WORK REQUEST ::
Report each line of the entries below that includes "turquoise".

[Coordinate-based object records]
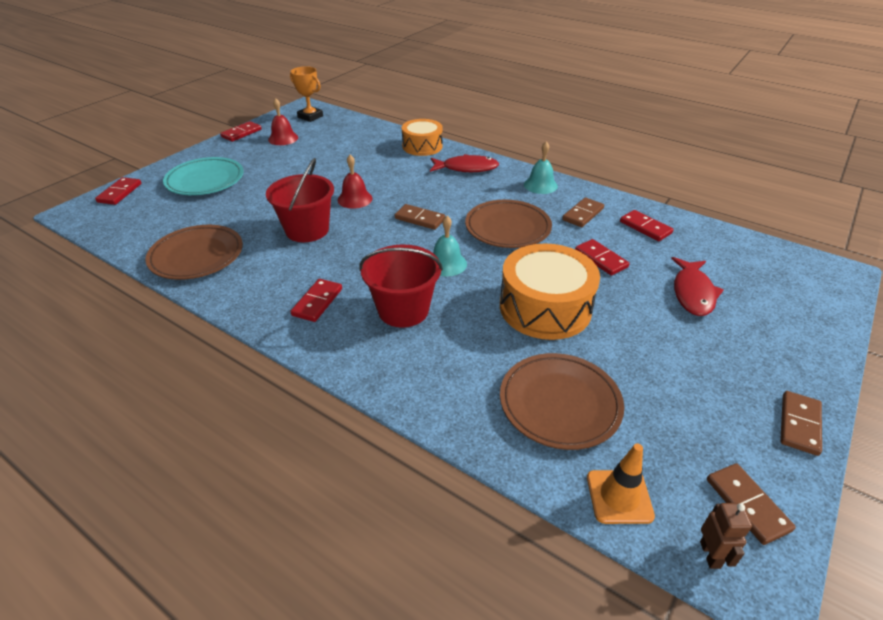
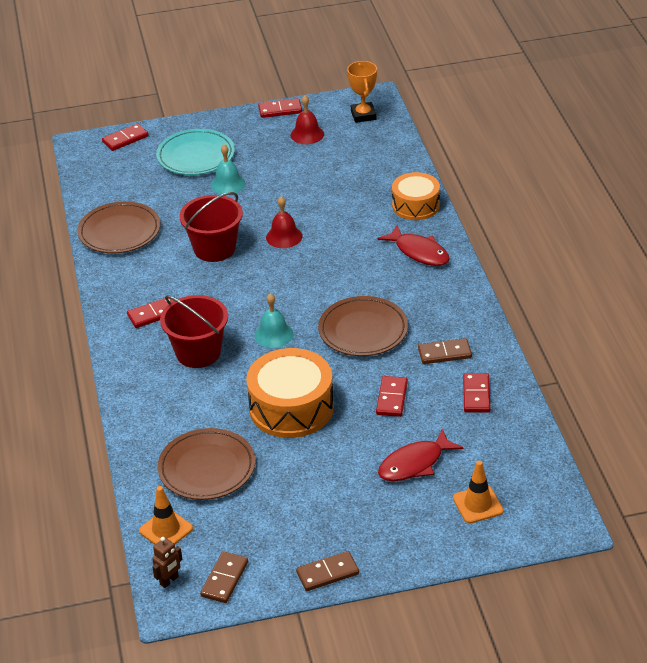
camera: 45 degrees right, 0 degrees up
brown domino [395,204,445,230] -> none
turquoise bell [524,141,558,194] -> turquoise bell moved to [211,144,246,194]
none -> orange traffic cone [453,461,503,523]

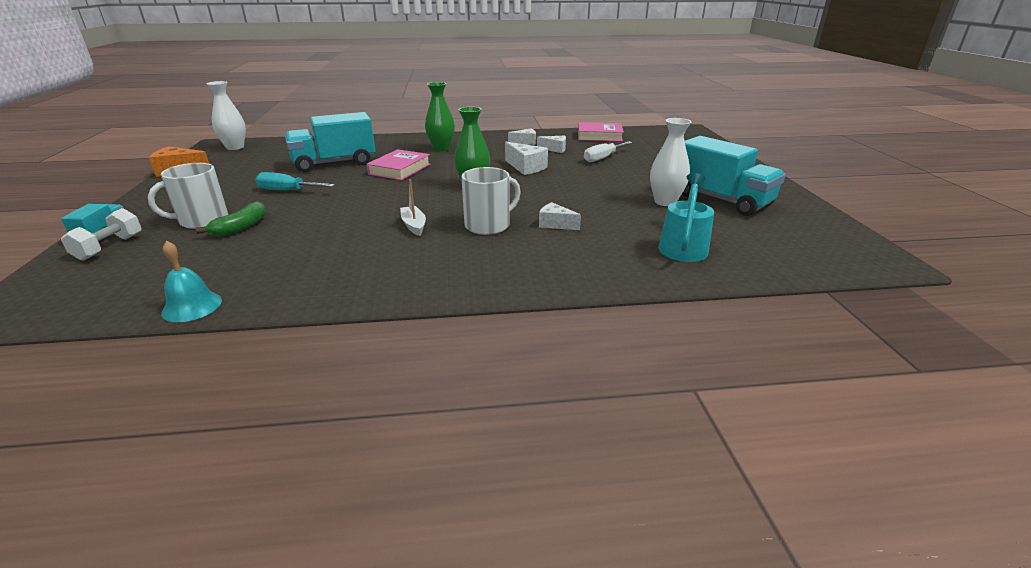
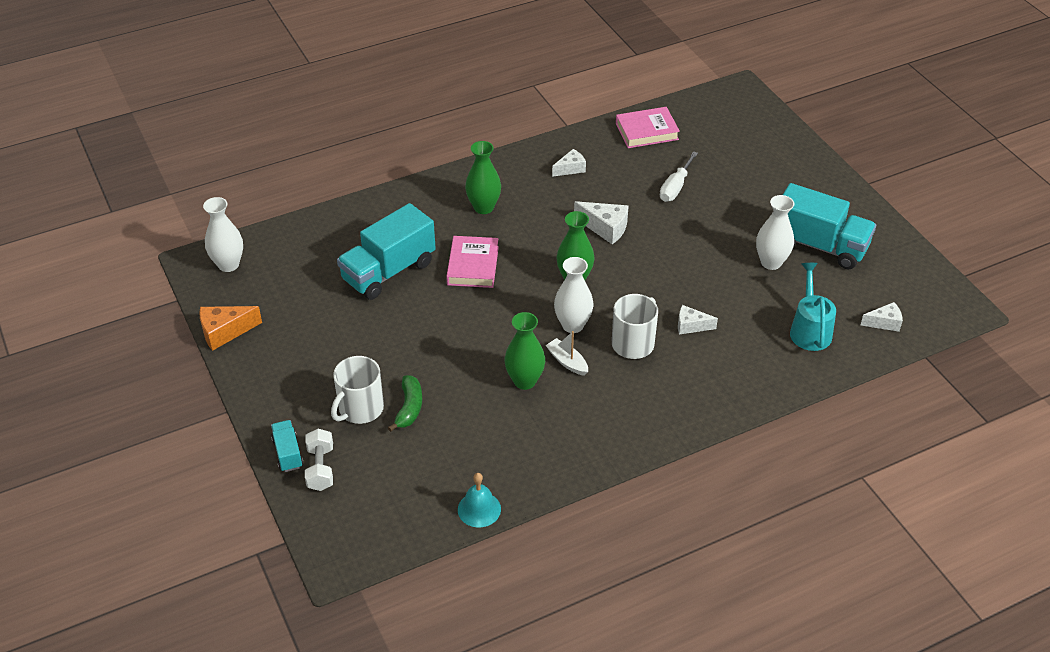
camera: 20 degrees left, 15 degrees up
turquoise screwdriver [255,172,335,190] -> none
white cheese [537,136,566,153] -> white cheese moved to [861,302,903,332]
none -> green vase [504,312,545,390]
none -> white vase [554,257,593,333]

FINISHED TASK ::
turquoise bell [524,141,558,194] -> turquoise bell moved to [211,144,246,194]
turquoise screwdriver [255,172,335,190] -> none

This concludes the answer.